TASK REQUIREMENTS
In the following material, identify every line holding the string "none" and return it.
━━━━
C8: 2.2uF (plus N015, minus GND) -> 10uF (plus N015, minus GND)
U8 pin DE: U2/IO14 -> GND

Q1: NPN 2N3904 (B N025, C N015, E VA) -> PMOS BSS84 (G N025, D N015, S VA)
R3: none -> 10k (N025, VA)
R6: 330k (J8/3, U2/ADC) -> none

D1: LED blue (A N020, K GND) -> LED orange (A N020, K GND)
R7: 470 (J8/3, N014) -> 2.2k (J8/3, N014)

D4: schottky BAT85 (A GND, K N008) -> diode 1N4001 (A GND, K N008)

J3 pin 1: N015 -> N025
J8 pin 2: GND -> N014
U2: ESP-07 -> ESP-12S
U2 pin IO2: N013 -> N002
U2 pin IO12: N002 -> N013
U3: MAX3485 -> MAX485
━━━━
SOLUTION TO THIS EXERCISE
R3: none -> 10k (N025, VA)
R6: 330k (J8/3, U2/ADC) -> none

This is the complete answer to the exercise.